WRITTEN TASK: Could you reproduce every record below exactly, excluding all pictures?

*** Opening of RECORDS ***

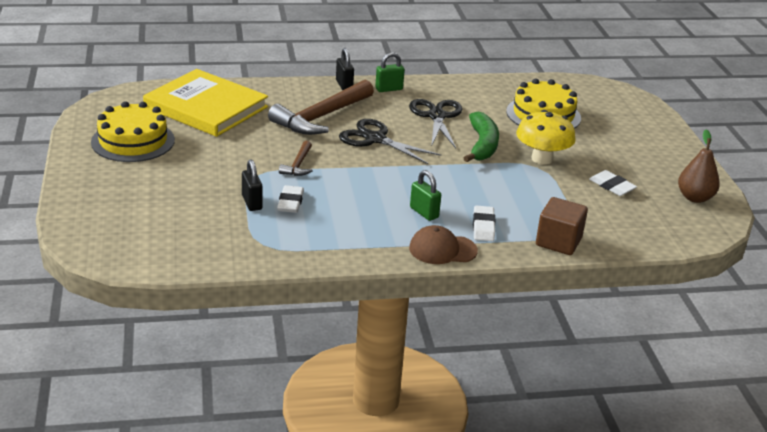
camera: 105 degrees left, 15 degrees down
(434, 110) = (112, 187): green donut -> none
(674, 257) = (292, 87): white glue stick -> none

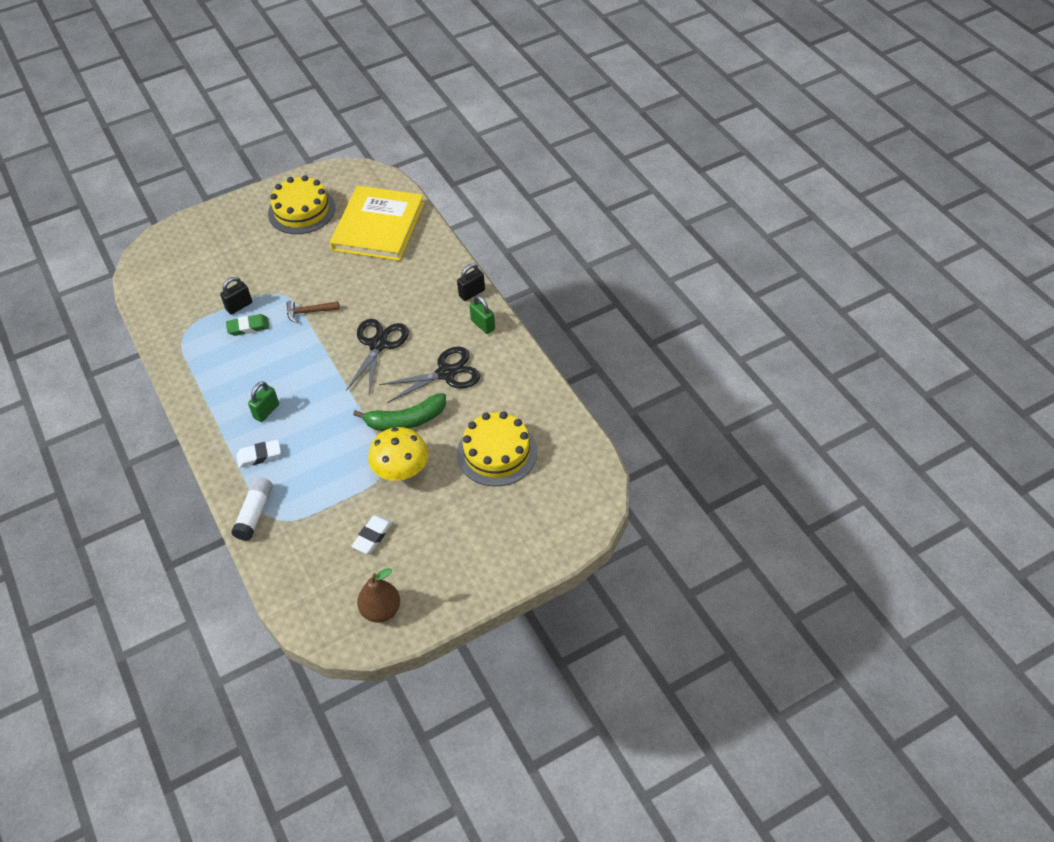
camera: 75 degrees right, 20 degrees up
(290, 202) = (248, 327): white eraser -> green eraser
(321, 117) = (400, 298): brown hammer -> none
(442, 249) = (214, 438): brown cap -> none
(558, 242) = (255, 513): brown cube -> white glue stick

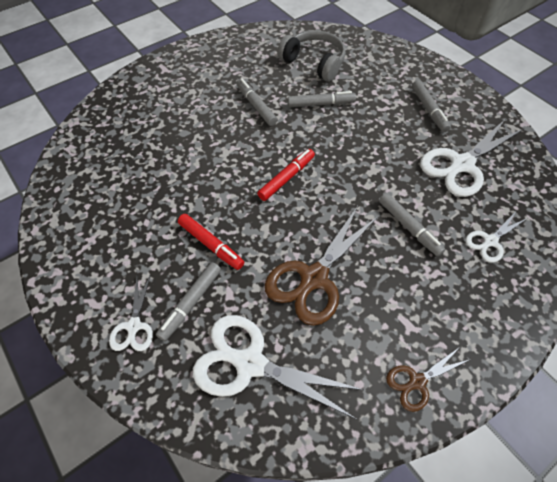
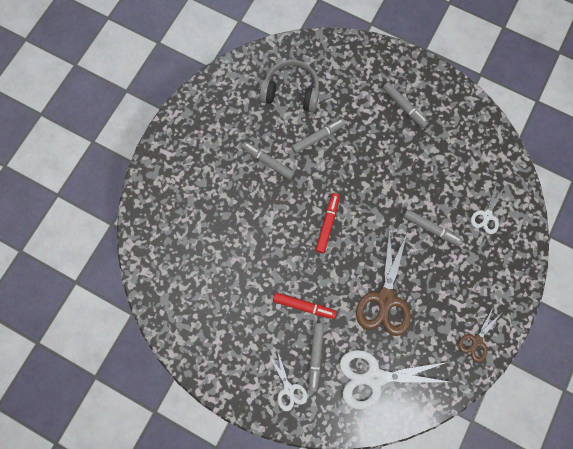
camera: 25 degrees left, 20 degrees up
(462, 164) = (447, 154): white scissors -> none

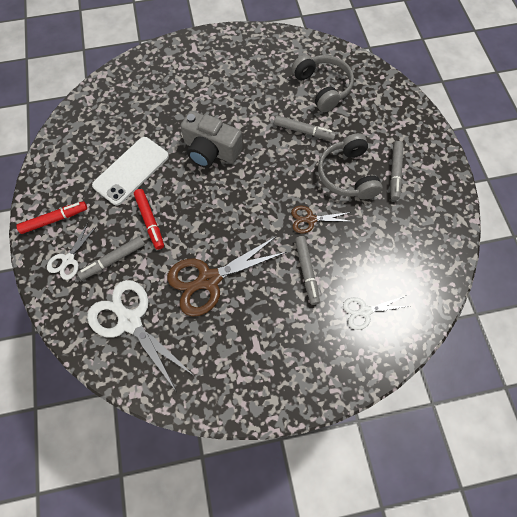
camera: 50 degrees right, 10 degrees down
(247, 288) = (131, 171): none -> white phone
(268, 162) = (249, 113): grey marker -> none
(278, 216) = (211, 150): none -> grey camera
(327, 224) = (236, 189): red marker -> red marker (54, 219)
(379, 139) = (347, 175): none -> grey headphones
(476, 340) = (235, 388): brown scissors -> brown scissors (310, 219)

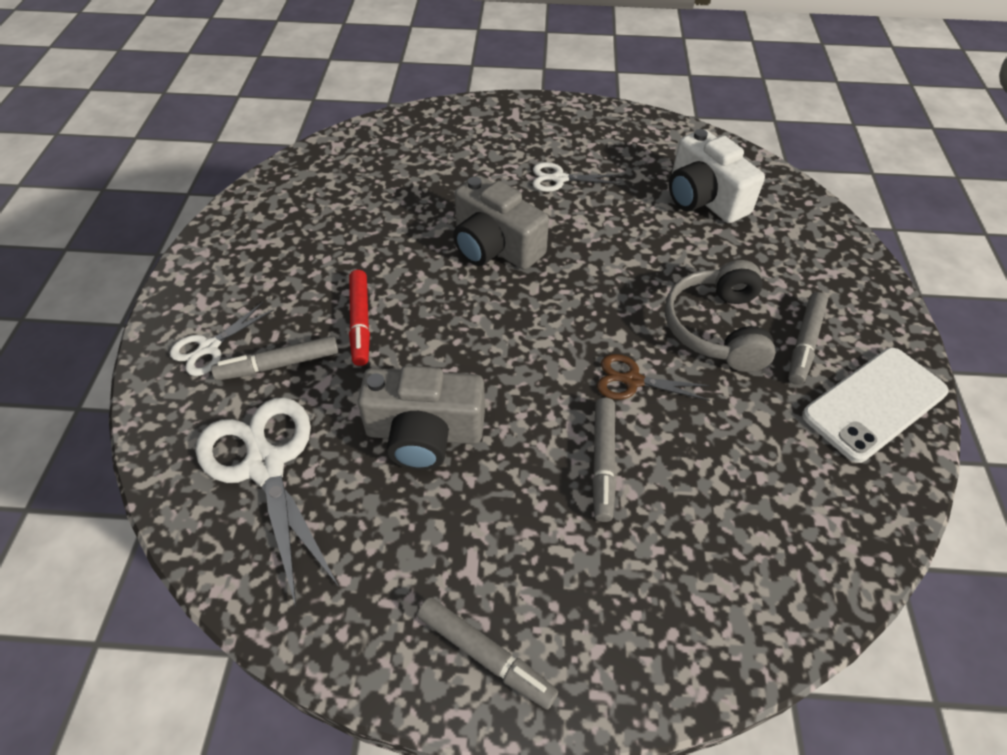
camera: 15 degrees right, 15 degrees down
(54, 219) = (215, 287): red marker -> none
(131, 171) = (359, 247): white phone -> white phone (874, 403)
(209, 280) = (424, 433): brown scissors -> grey camera
(304, 131) = (656, 250): grey marker -> grey marker (485, 655)
(322, 87) = (704, 198): grey headphones -> white camera
(365, 311) = (697, 560): white scissors -> white scissors (559, 179)

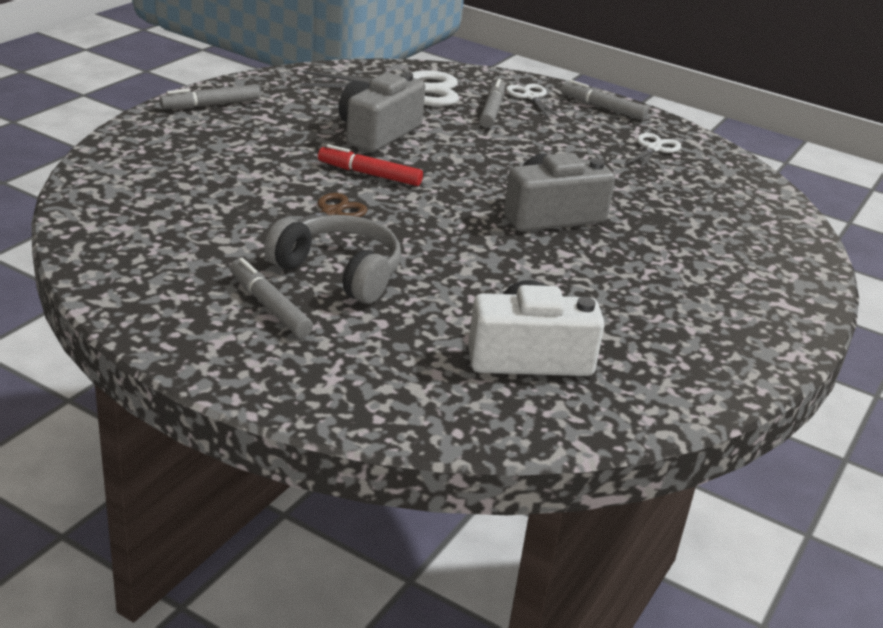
camera: 115 degrees right, 20 degrees down
(360, 322) = (507, 142): red marker -> red marker (369, 174)
(559, 179) = (633, 283): white scissors -> white scissors (653, 149)
(603, 462) = (277, 175): grey marker -> grey marker (603, 108)
(874, 403) = (168, 303): white phone -> none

*** Close of RECORDS ***

REPLY TO THE EXERCISE:
camera: 105 degrees left, 15 degrees down
(434, 110) = (112, 187): green donut -> none
(674, 257) = (292, 87): white glue stick -> none

camera: 75 degrees right, 20 degrees up
(290, 202) = (248, 327): white eraser -> green eraser
(321, 117) = (400, 298): brown hammer -> none
(442, 249) = (214, 438): brown cap -> none
(558, 242) = (255, 513): brown cube -> white glue stick

camera: 25 degrees left, 20 degrees up
(462, 164) = (447, 154): white scissors -> none

camera: 50 degrees right, 10 degrees down
(247, 288) = (131, 171): none -> white phone
(268, 162) = (249, 113): grey marker -> none
(278, 216) = (211, 150): none -> grey camera
(327, 224) = (236, 189): red marker -> red marker (54, 219)
(379, 139) = (347, 175): none -> grey headphones
(476, 340) = (235, 388): brown scissors -> brown scissors (310, 219)

camera: 15 degrees right, 15 degrees down
(54, 219) = (215, 287): red marker -> none
(131, 171) = (359, 247): white phone -> white phone (874, 403)
(209, 280) = (424, 433): brown scissors -> grey camera
(304, 131) = (656, 250): grey marker -> grey marker (485, 655)
(322, 87) = (704, 198): grey headphones -> white camera
(365, 311) = (697, 560): white scissors -> white scissors (559, 179)

camera: 115 degrees right, 20 degrees down
(360, 322) = (507, 142): red marker -> red marker (369, 174)
(559, 179) = (633, 283): white scissors -> white scissors (653, 149)
(603, 462) = (277, 175): grey marker -> grey marker (603, 108)
(874, 403) = (168, 303): white phone -> none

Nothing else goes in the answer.